Required action: The data must be reproduced verbatim; images are to be omitted.

- - -

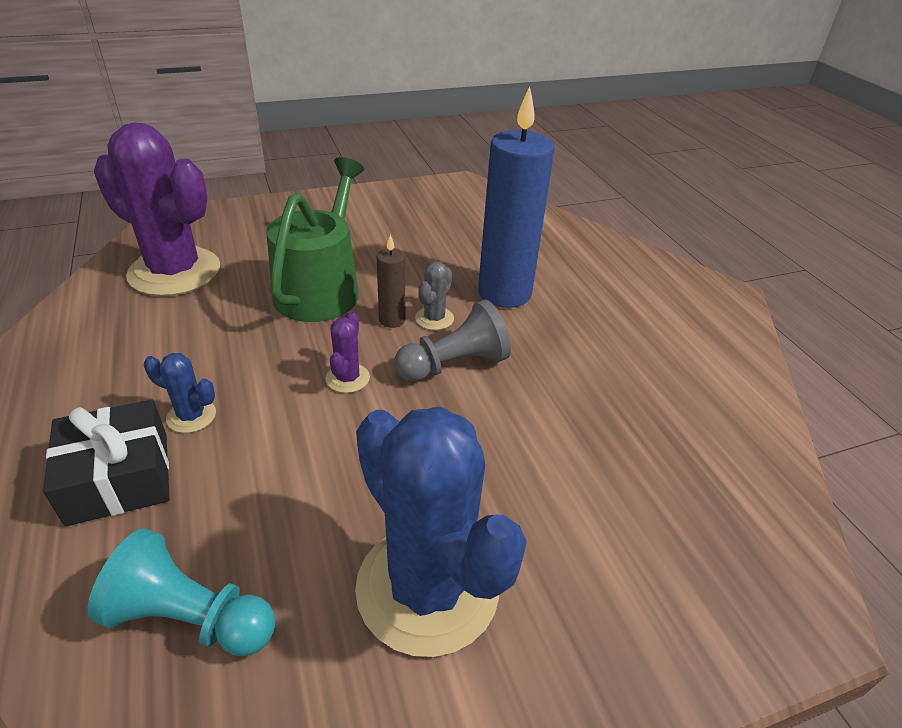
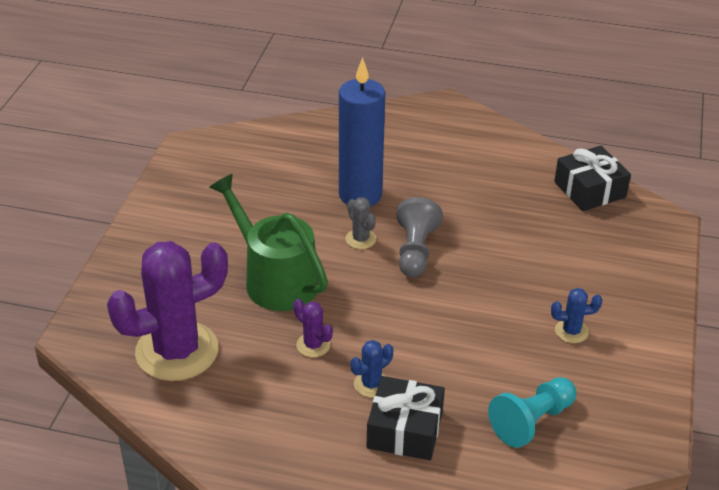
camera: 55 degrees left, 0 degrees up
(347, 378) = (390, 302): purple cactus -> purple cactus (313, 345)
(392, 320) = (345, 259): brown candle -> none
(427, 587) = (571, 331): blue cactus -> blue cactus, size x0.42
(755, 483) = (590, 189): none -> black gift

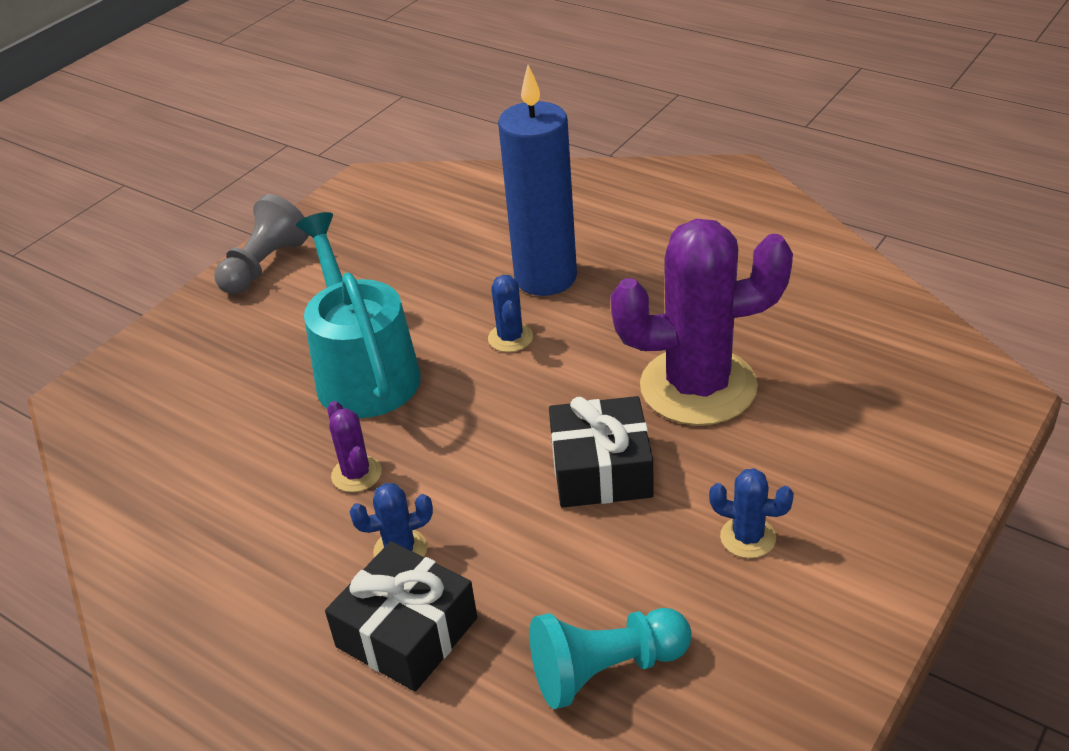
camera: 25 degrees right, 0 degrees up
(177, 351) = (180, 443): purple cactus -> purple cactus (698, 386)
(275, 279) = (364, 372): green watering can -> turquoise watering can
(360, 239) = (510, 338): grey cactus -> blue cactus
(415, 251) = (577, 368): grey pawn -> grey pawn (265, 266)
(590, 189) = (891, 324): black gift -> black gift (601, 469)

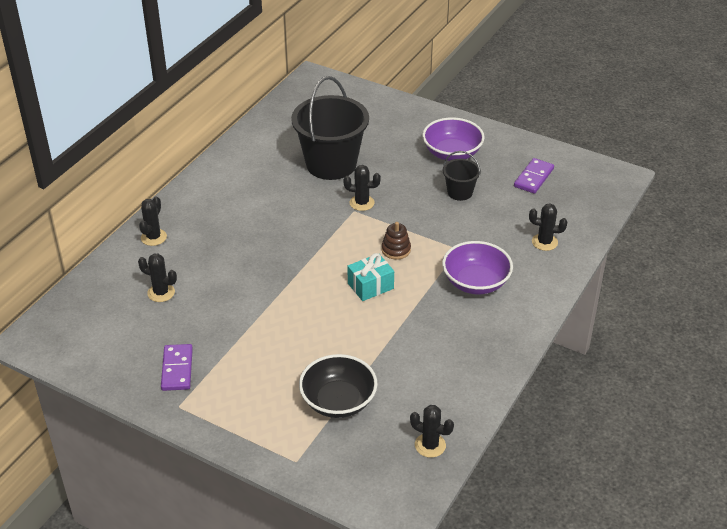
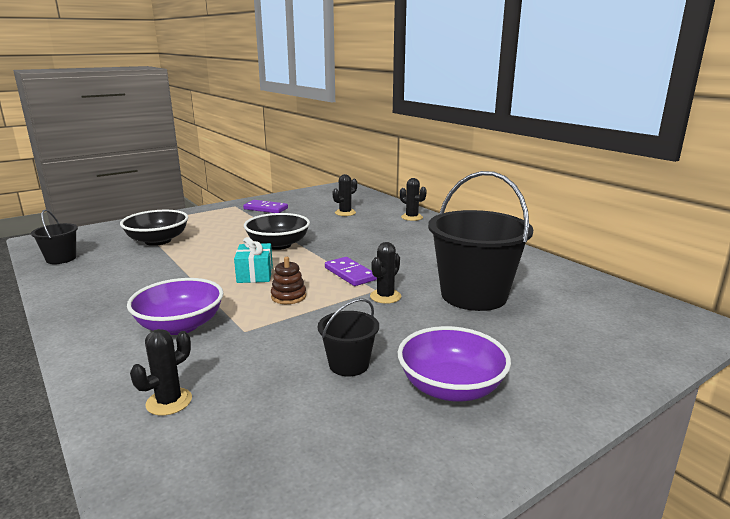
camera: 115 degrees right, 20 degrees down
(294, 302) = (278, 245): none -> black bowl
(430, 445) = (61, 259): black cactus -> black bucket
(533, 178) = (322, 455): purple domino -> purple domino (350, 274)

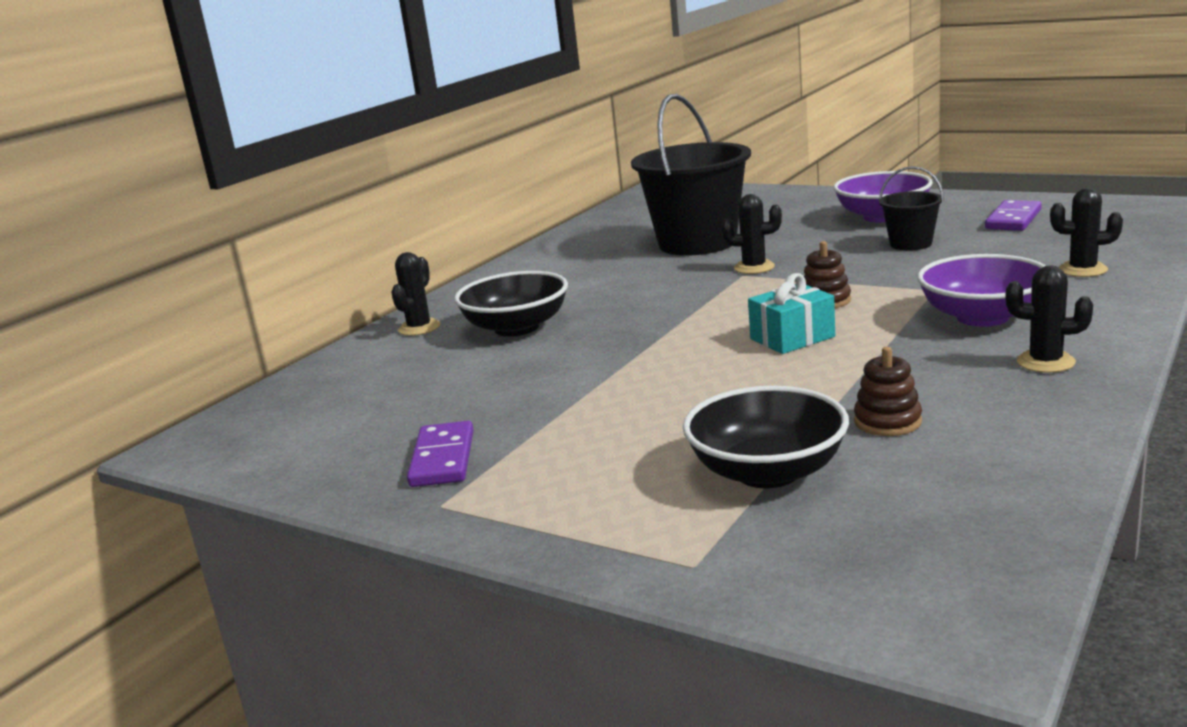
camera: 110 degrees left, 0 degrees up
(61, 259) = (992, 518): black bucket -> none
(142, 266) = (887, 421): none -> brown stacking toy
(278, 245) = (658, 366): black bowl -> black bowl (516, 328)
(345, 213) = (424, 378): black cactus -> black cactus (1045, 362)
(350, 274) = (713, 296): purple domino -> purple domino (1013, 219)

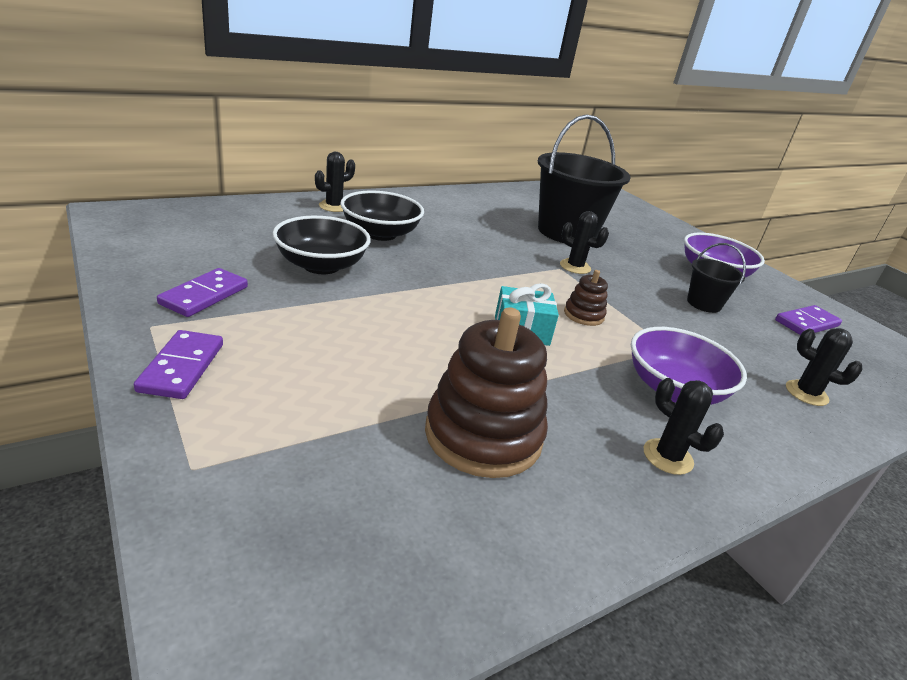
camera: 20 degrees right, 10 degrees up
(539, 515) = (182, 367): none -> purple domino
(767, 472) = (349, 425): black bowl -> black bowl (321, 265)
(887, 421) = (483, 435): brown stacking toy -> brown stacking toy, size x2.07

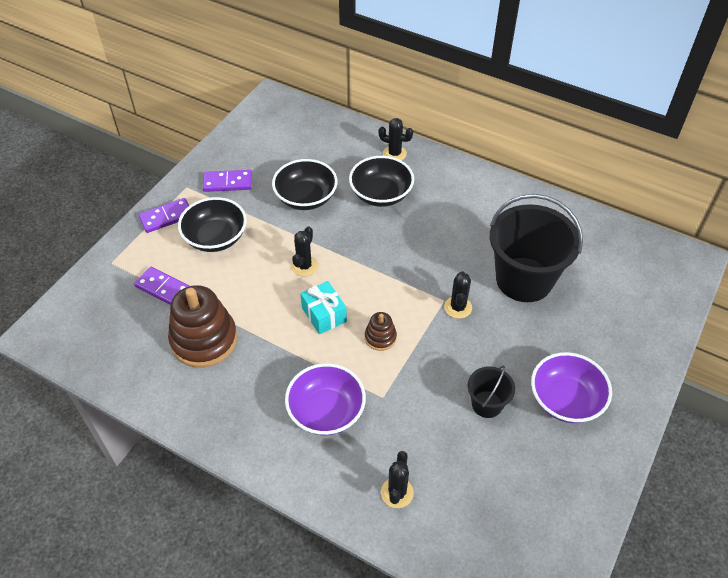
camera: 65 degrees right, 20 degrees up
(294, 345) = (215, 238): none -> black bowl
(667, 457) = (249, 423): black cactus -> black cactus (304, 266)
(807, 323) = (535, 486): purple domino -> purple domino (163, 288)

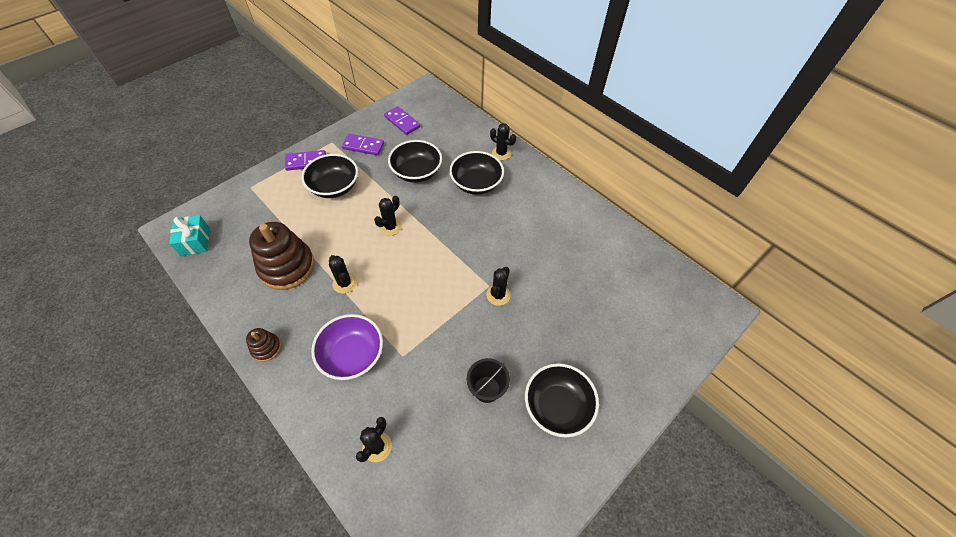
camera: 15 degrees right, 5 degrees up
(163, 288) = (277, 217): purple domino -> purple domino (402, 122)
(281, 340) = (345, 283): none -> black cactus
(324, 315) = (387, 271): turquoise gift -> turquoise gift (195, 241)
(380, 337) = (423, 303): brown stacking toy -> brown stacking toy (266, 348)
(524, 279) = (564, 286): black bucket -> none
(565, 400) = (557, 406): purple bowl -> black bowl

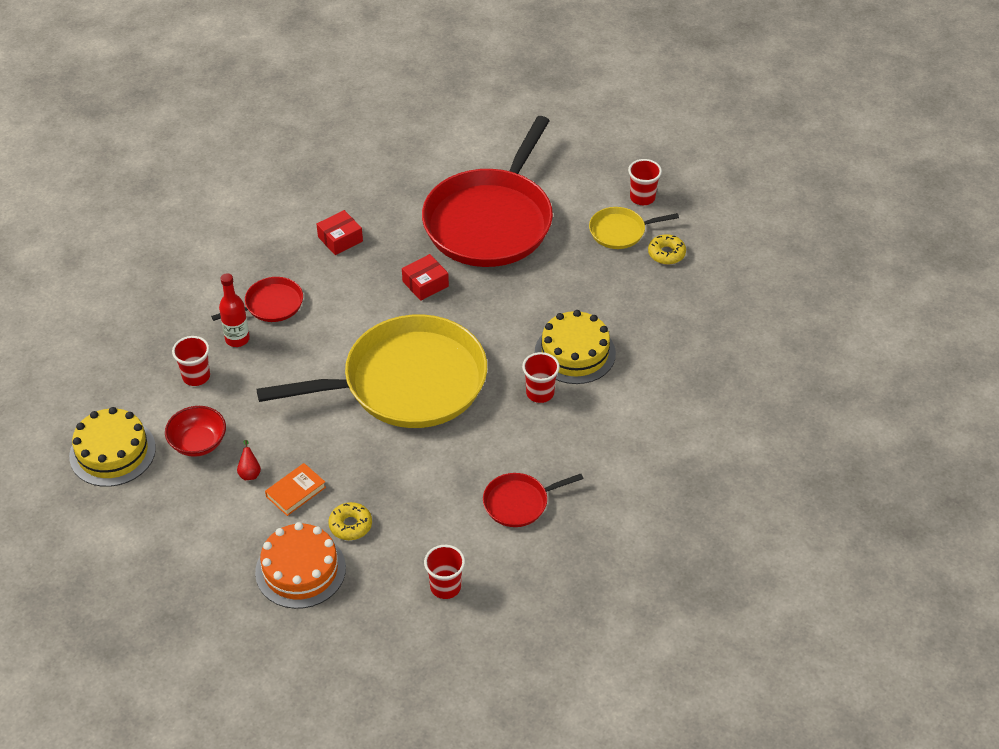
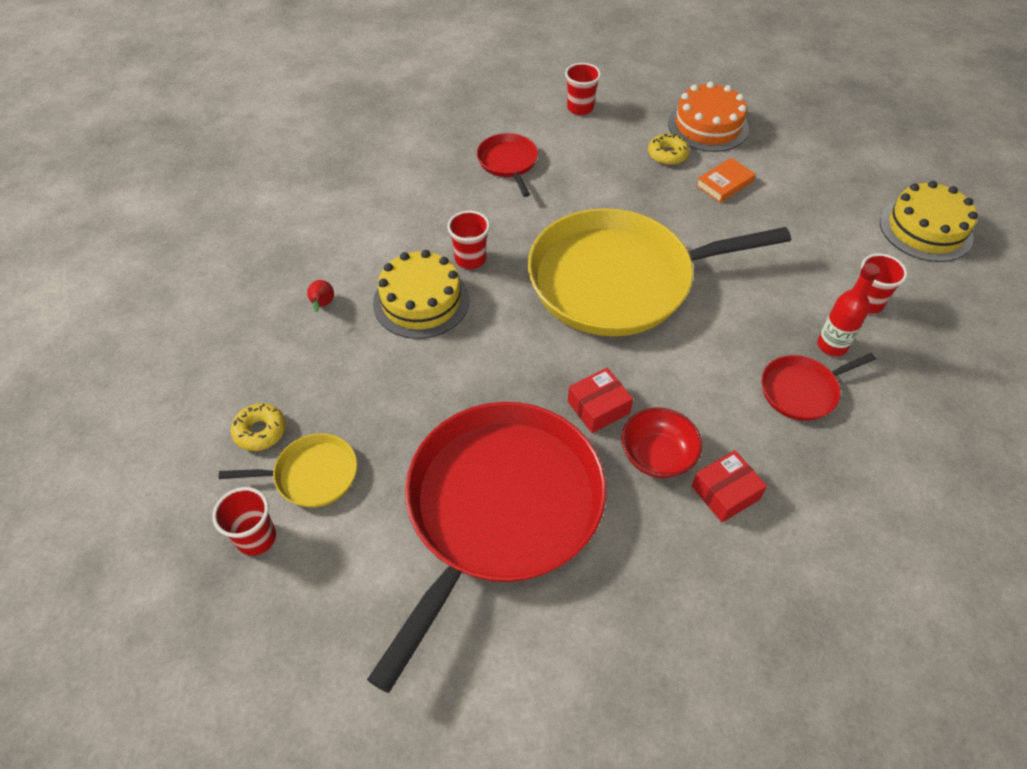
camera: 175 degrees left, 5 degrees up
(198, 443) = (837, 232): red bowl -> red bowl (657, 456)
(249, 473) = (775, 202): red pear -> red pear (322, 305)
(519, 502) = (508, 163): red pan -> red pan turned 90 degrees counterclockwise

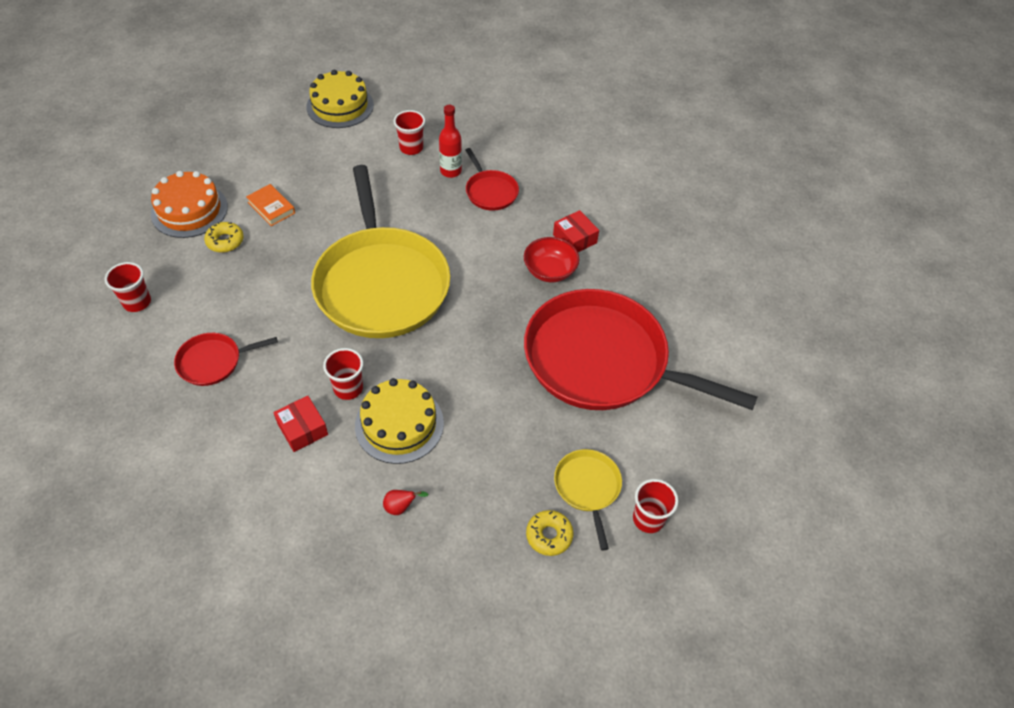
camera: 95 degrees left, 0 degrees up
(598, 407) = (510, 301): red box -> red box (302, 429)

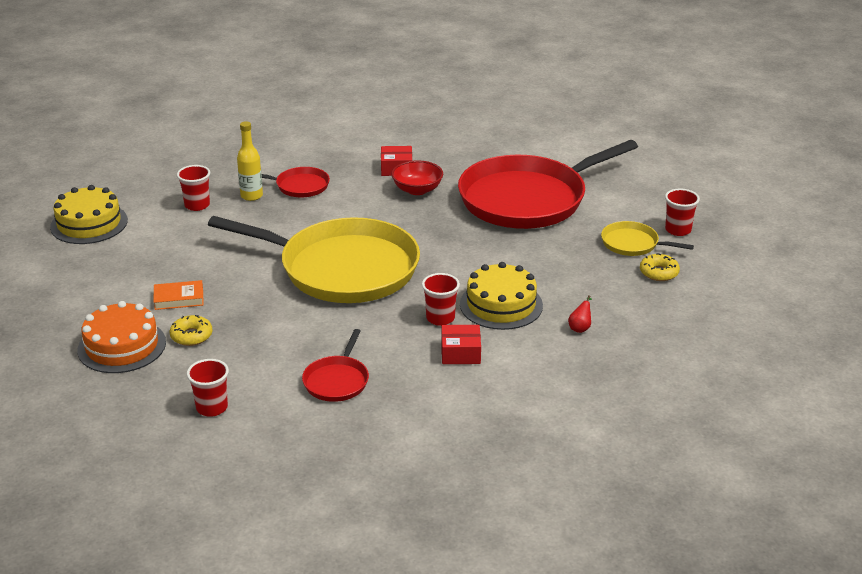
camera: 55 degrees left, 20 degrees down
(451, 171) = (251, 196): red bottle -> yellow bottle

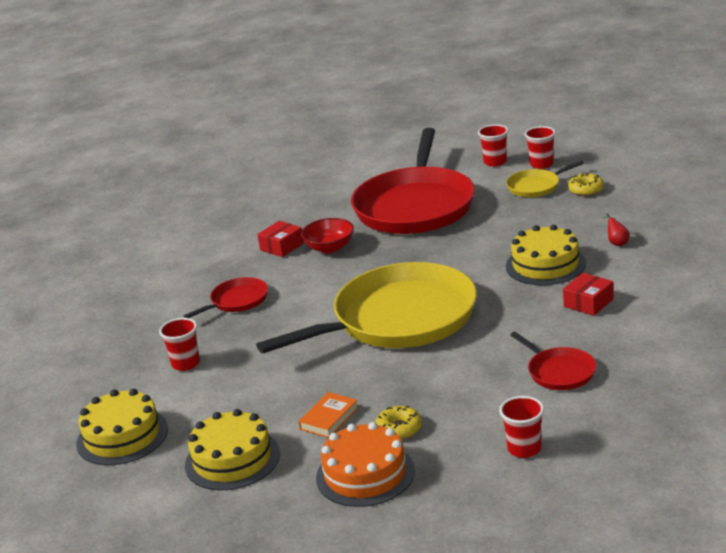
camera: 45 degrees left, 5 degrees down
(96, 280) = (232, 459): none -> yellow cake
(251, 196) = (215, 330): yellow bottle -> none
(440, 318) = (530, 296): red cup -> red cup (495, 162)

- - -

Task solution:
camera: 55 degrees left, 0 degrees up
(347, 378) = (390, 302): purple cactus -> purple cactus (313, 345)
(392, 320) = (345, 259): brown candle -> none
(427, 587) = (571, 331): blue cactus -> blue cactus, size x0.42
(755, 483) = (590, 189): none -> black gift

camera: 25 degrees right, 0 degrees up
(177, 351) = (180, 443): purple cactus -> purple cactus (698, 386)
(275, 279) = (364, 372): green watering can -> turquoise watering can
(360, 239) = (510, 338): grey cactus -> blue cactus
(415, 251) = (577, 368): grey pawn -> grey pawn (265, 266)
(590, 189) = (891, 324): black gift -> black gift (601, 469)

camera: 115 degrees right, 20 degrees down
(294, 302) = (278, 245): none -> black bowl
(430, 445) = (61, 259): black cactus -> black bucket
(533, 178) = (322, 455): purple domino -> purple domino (350, 274)

camera: 110 degrees left, 0 degrees up
(61, 259) = (992, 518): black bucket -> none
(142, 266) = (887, 421): none -> brown stacking toy
(278, 245) = (658, 366): black bowl -> black bowl (516, 328)
(345, 213) = (424, 378): black cactus -> black cactus (1045, 362)
(350, 274) = (713, 296): purple domino -> purple domino (1013, 219)

camera: 20 degrees right, 10 degrees up
(539, 515) = (182, 367): none -> purple domino
(767, 472) = (349, 425): black bowl -> black bowl (321, 265)
(887, 421) = (483, 435): brown stacking toy -> brown stacking toy, size x2.07

camera: 65 degrees right, 20 degrees up
(294, 345) = (215, 238): none -> black bowl
(667, 457) = (249, 423): black cactus -> black cactus (304, 266)
(807, 323) = (535, 486): purple domino -> purple domino (163, 288)

camera: 15 degrees right, 5 degrees up
(163, 288) = (277, 217): purple domino -> purple domino (402, 122)
(281, 340) = (345, 283): none -> black cactus
(324, 315) = (387, 271): turquoise gift -> turquoise gift (195, 241)
(380, 337) = (423, 303): brown stacking toy -> brown stacking toy (266, 348)
(524, 279) = (564, 286): black bucket -> none
(565, 400) = (557, 406): purple bowl -> black bowl

camera: 175 degrees left, 5 degrees up
(198, 443) = (837, 232): red bowl -> red bowl (657, 456)
(249, 473) = (775, 202): red pear -> red pear (322, 305)
(519, 502) = (508, 163): red pan -> red pan turned 90 degrees counterclockwise

camera: 95 degrees left, 0 degrees up
(598, 407) = (510, 301): red box -> red box (302, 429)

camera: 55 degrees left, 20 degrees down
(451, 171) = (251, 196): red bottle -> yellow bottle

camera: 45 degrees left, 5 degrees down
(96, 280) = (232, 459): none -> yellow cake
(251, 196) = (215, 330): yellow bottle -> none
(440, 318) = (530, 296): red cup -> red cup (495, 162)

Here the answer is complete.